Recorded data:
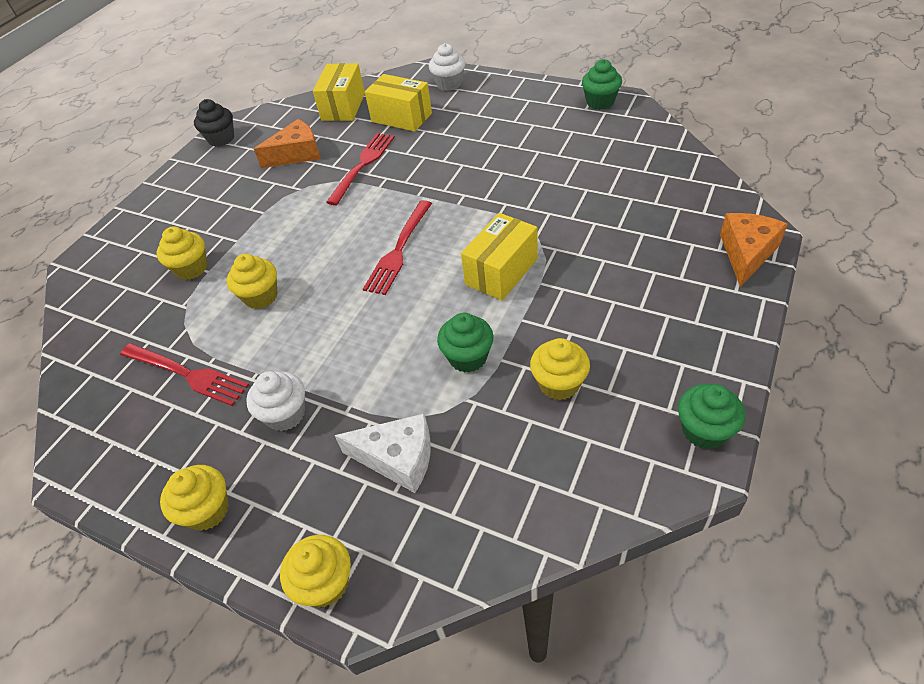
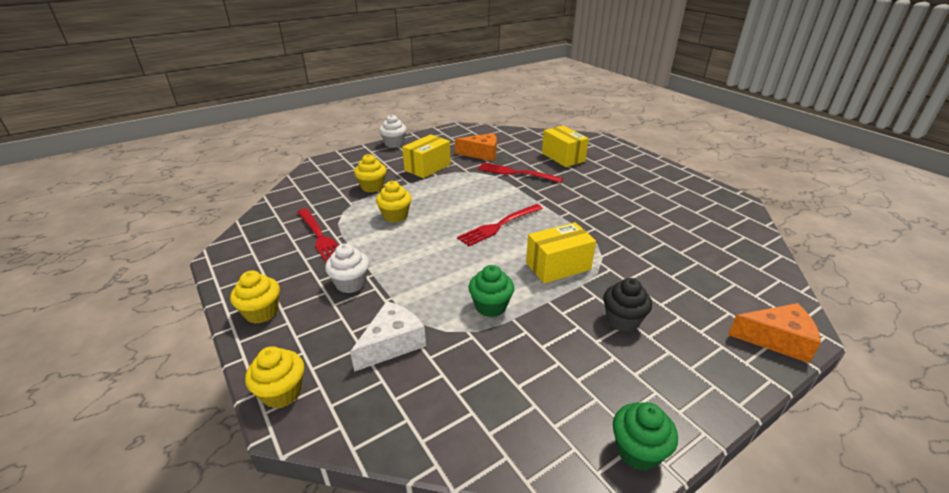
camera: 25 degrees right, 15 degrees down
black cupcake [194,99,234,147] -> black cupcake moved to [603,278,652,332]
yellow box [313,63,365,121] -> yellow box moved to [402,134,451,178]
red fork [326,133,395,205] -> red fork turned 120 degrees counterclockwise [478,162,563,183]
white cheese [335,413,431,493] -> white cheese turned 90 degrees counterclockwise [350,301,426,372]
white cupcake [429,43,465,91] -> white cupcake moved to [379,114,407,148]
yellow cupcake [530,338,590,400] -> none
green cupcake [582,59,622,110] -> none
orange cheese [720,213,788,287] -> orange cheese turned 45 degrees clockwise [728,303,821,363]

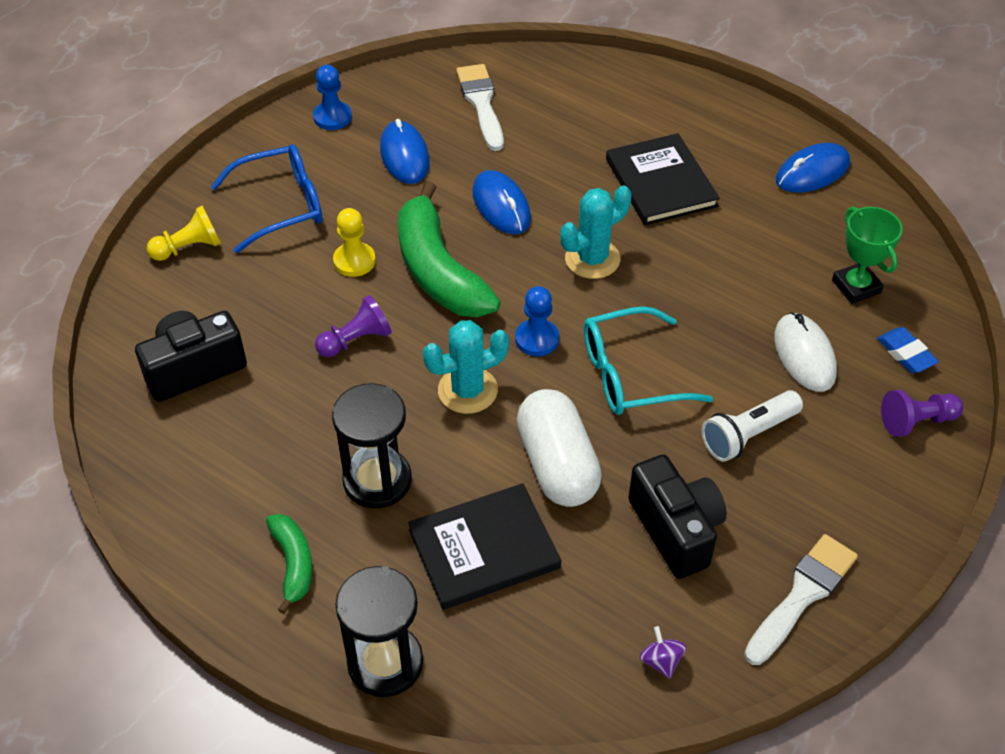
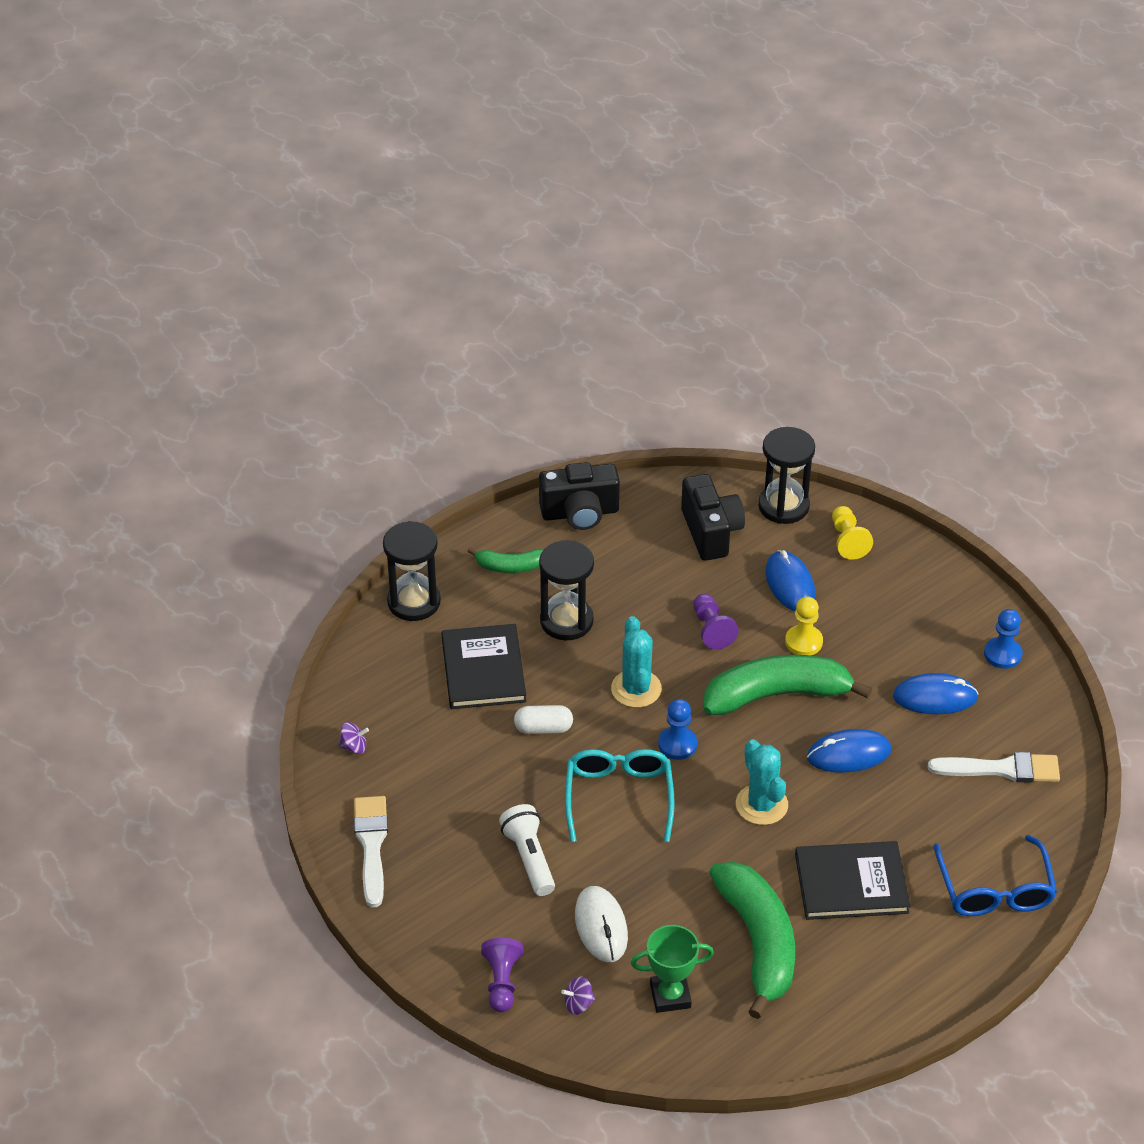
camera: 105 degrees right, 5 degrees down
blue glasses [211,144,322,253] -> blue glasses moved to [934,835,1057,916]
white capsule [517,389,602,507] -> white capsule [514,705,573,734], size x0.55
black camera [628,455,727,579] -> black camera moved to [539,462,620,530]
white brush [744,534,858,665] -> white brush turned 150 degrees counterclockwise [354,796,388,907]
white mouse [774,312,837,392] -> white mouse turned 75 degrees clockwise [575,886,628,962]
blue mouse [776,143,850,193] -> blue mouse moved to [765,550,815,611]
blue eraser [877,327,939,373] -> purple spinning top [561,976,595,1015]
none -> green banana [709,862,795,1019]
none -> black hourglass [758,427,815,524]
* * *
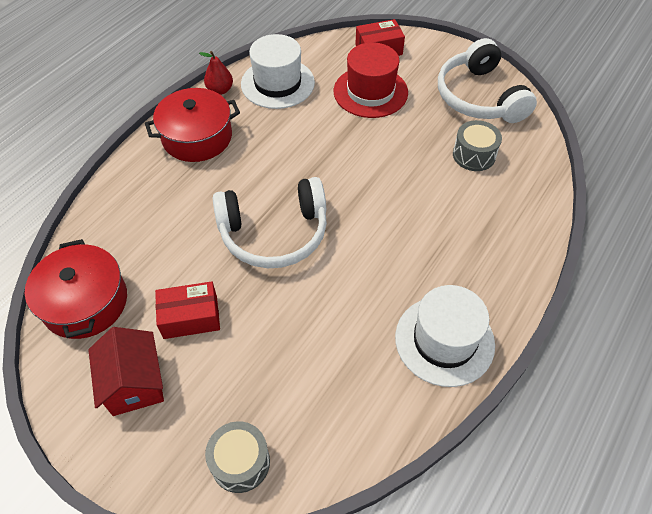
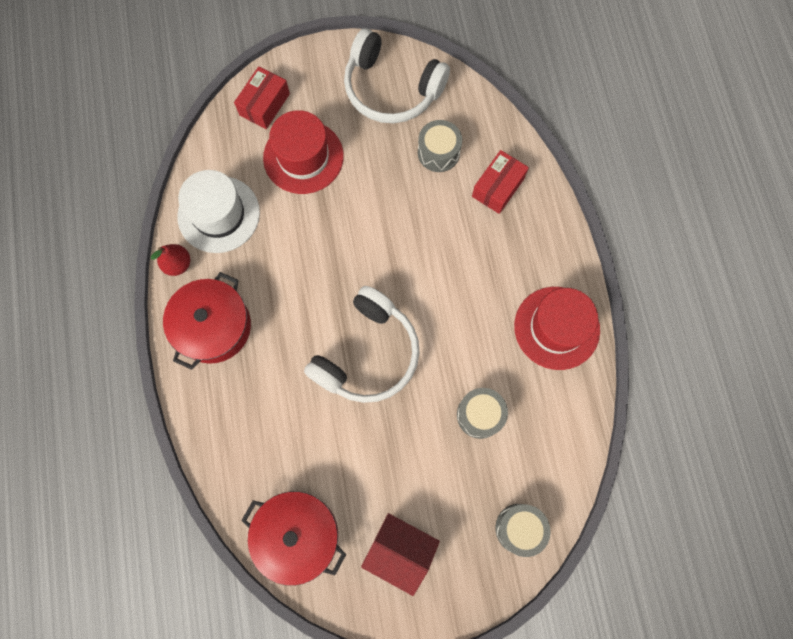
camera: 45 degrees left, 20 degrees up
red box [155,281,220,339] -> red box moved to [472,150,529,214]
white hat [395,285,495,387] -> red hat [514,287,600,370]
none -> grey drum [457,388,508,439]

Exercise goal:
Take the records above and return, word for word, only the lines that fall from the line with "black camera [628,455,727,579]" to the line with "none -> black hourglass [758,427,815,524]", both of them included.

Solved problem:
black camera [628,455,727,579] -> black camera moved to [539,462,620,530]
white brush [744,534,858,665] -> white brush turned 150 degrees counterclockwise [354,796,388,907]
white mouse [774,312,837,392] -> white mouse turned 75 degrees clockwise [575,886,628,962]
blue mouse [776,143,850,193] -> blue mouse moved to [765,550,815,611]
blue eraser [877,327,939,373] -> purple spinning top [561,976,595,1015]
none -> green banana [709,862,795,1019]
none -> black hourglass [758,427,815,524]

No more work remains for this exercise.